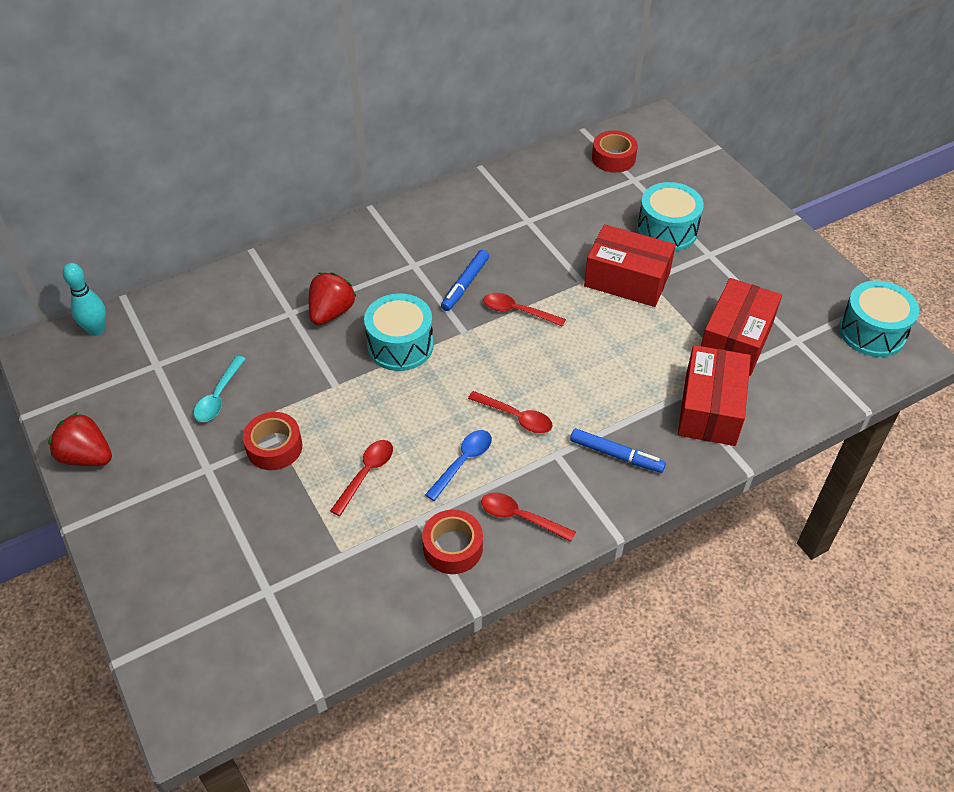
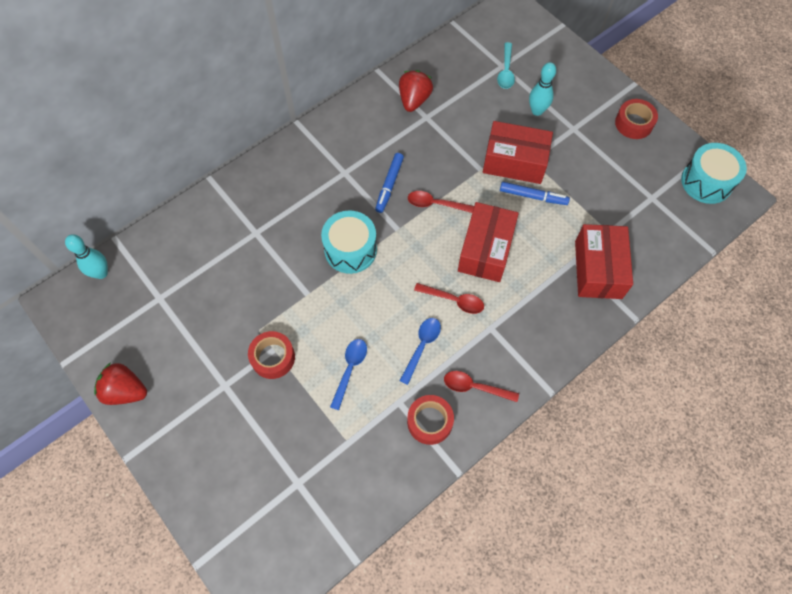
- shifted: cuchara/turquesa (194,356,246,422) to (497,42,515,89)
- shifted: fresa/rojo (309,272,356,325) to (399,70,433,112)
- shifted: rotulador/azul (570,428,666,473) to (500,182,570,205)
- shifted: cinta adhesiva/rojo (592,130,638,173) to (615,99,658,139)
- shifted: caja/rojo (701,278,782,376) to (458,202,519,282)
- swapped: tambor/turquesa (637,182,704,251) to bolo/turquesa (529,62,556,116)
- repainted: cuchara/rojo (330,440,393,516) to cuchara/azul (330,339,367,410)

##########

== Problem ==
Exact copies of the lines from the one holding "- shifted: rotulador/azul" to the end of the entries are all that should be written.

== Output of the task ==
- shifted: rotulador/azul (570,428,666,473) to (500,182,570,205)
- shifted: cinta adhesiva/rojo (592,130,638,173) to (615,99,658,139)
- shifted: caja/rojo (701,278,782,376) to (458,202,519,282)
- swapped: tambor/turquesa (637,182,704,251) to bolo/turquesa (529,62,556,116)
- repainted: cuchara/rojo (330,440,393,516) to cuchara/azul (330,339,367,410)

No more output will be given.